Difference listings
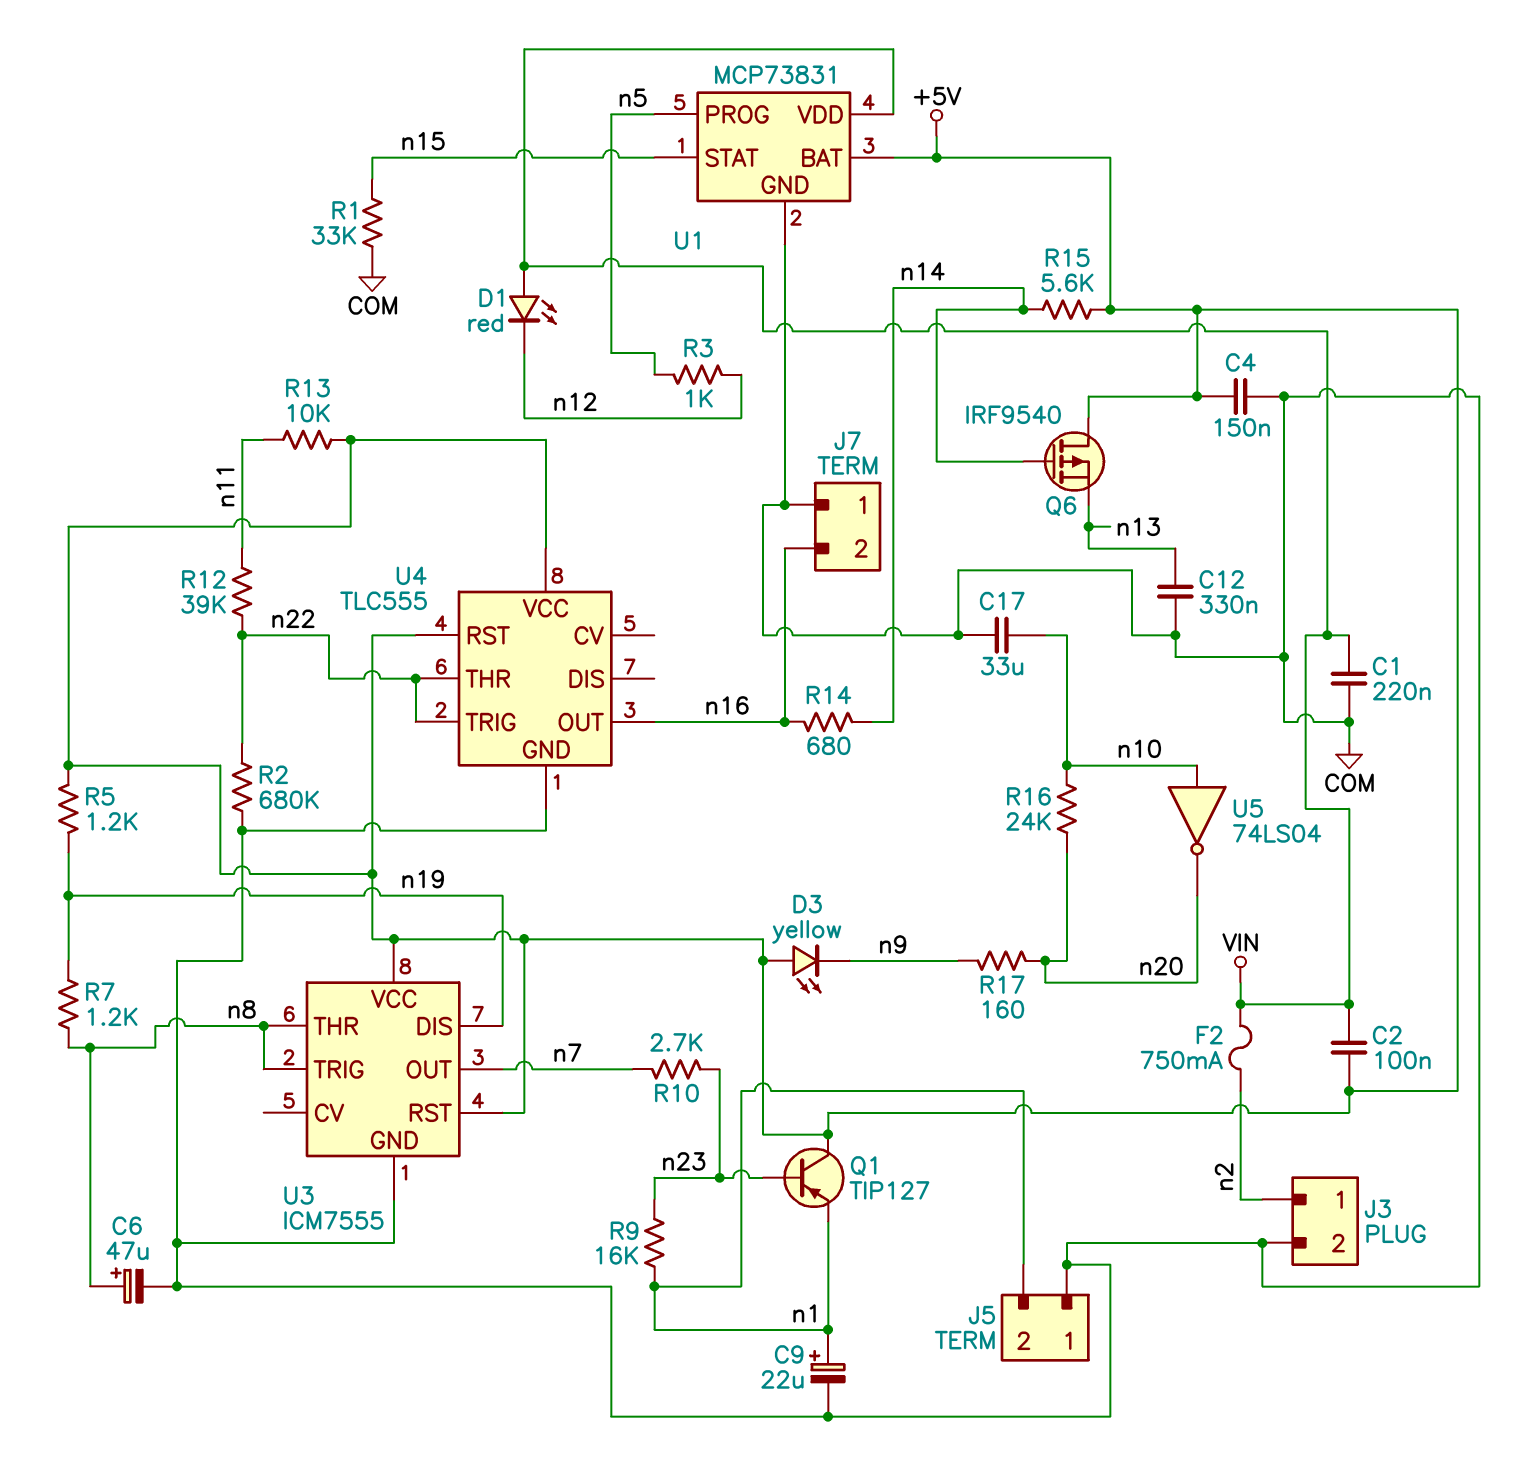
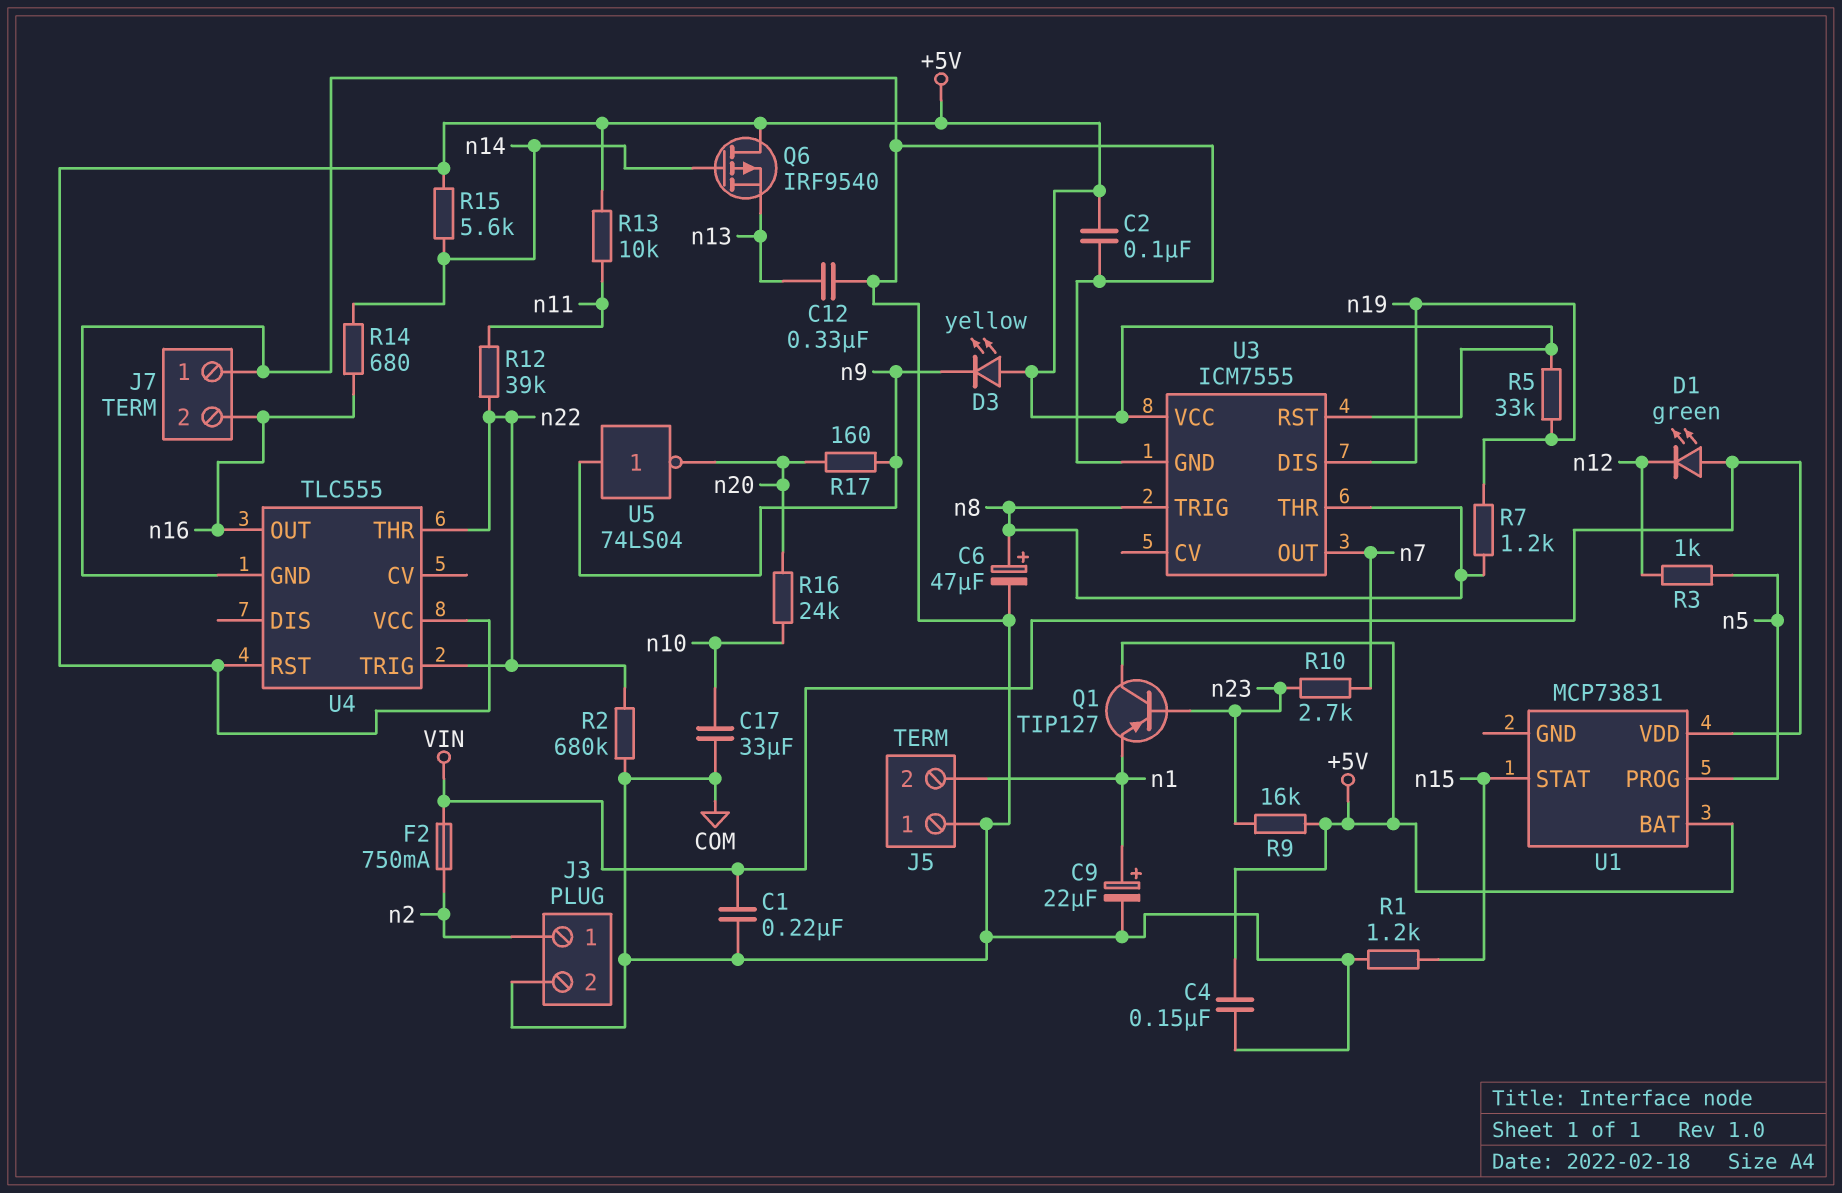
C2: 100nF (+5V, VIN) -> 100nF (+5V, COM)
D1: LED red (A VIN, K n12) -> LED green (A VIN, K n12)
R1: 33k (COM, n15) -> 1.2k (COM, n15)
R5: 1.2k (+5V, n19) -> 33k (+5V, n19)
R9: 16k (n1, n23) -> 16k (+5V, n23)
U1 pin GND: COM -> none
U5: NOT 74LS04 (in n10, out n20) -> NOT 74LS04 (in n9, out n20)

*Assigned task*:
Would you copy all of the data exactly? Keep the pictures out of it.

*Result of the exercise*:
C2: 100nF (+5V, VIN) -> 100nF (+5V, COM)
D1: LED red (A VIN, K n12) -> LED green (A VIN, K n12)
R1: 33k (COM, n15) -> 1.2k (COM, n15)
R5: 1.2k (+5V, n19) -> 33k (+5V, n19)
R9: 16k (n1, n23) -> 16k (+5V, n23)
U1 pin GND: COM -> none
U5: NOT 74LS04 (in n10, out n20) -> NOT 74LS04 (in n9, out n20)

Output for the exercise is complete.